Exercise aim: Reproduce the rows verbatim from the line containing "slowed [1119, 857]" through the last line of the rows, including both.

Data provided:
################

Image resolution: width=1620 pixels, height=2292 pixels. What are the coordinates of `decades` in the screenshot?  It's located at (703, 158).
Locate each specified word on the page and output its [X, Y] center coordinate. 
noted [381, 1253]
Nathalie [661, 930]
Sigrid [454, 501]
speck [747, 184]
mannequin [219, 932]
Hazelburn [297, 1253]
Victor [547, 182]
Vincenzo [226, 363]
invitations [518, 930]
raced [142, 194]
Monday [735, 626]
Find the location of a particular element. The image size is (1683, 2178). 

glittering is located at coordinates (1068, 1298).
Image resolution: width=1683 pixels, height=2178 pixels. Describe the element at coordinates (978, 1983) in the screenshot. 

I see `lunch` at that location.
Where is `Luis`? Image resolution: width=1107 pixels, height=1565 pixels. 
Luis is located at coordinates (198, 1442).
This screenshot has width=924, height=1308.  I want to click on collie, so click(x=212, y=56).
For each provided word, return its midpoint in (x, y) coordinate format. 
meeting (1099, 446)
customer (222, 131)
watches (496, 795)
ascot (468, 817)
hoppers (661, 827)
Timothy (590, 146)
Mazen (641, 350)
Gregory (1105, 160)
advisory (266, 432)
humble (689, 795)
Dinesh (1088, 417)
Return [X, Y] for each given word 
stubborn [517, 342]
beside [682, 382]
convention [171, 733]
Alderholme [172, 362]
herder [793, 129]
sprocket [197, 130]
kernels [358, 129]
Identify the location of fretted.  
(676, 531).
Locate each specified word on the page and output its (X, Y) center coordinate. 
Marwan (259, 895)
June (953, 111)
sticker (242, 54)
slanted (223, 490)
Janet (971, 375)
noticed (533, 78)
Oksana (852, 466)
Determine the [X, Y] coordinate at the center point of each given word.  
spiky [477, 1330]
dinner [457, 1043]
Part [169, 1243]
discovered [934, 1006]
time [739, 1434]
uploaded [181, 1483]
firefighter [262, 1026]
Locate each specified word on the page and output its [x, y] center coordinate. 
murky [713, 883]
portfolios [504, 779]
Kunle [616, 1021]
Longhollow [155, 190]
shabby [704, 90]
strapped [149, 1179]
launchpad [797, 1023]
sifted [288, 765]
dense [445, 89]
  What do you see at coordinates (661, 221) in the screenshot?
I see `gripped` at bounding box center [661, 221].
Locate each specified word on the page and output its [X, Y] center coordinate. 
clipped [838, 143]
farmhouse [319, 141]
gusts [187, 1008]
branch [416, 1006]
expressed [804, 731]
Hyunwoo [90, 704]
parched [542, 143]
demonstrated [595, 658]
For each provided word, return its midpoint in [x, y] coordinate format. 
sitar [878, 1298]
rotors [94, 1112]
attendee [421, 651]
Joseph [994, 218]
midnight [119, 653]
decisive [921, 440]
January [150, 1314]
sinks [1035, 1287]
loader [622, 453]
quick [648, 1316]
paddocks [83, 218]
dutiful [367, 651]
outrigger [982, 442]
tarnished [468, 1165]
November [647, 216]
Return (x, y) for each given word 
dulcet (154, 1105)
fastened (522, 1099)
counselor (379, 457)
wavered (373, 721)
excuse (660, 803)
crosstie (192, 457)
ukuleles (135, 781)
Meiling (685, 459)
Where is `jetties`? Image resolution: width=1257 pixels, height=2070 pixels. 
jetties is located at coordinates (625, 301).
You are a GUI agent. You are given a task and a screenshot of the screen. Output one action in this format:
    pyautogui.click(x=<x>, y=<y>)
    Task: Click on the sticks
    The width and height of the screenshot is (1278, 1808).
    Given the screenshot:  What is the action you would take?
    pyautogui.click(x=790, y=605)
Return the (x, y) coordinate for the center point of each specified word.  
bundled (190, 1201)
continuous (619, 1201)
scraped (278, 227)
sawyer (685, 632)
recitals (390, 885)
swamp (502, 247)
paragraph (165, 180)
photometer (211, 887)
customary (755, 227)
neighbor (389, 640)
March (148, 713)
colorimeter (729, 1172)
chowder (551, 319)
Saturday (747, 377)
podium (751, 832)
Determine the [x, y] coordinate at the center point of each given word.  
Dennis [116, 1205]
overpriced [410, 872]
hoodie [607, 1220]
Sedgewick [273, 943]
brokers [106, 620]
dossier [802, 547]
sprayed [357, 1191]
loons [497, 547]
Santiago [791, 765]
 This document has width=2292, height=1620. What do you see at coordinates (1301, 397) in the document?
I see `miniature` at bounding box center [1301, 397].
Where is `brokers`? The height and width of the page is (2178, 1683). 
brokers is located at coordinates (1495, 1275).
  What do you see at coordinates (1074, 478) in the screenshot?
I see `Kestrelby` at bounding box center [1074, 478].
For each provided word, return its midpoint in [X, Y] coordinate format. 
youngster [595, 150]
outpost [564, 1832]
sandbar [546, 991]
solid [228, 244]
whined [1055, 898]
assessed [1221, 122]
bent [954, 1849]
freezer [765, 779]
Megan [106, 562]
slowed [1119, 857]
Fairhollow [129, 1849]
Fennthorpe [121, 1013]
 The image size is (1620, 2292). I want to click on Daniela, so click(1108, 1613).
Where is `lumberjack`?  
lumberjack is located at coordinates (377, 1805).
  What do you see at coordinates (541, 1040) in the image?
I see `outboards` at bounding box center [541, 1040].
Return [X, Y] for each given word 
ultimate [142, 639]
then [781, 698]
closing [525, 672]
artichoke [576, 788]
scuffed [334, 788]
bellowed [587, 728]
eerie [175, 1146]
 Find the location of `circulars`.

################

Exercise result:
slowed [1119, 857]
Fairhollow [129, 1849]
Fennthorpe [121, 1013]
 The image size is (1620, 2292). I want to click on Daniela, so click(1108, 1613).
Where is `lumberjack`?  
lumberjack is located at coordinates (377, 1805).
  What do you see at coordinates (541, 1040) in the image?
I see `outboards` at bounding box center [541, 1040].
Return [X, Y] for each given word 
ultimate [142, 639]
then [781, 698]
closing [525, 672]
artichoke [576, 788]
scuffed [334, 788]
bellowed [587, 728]
eerie [175, 1146]
 Find the location of `circulars`.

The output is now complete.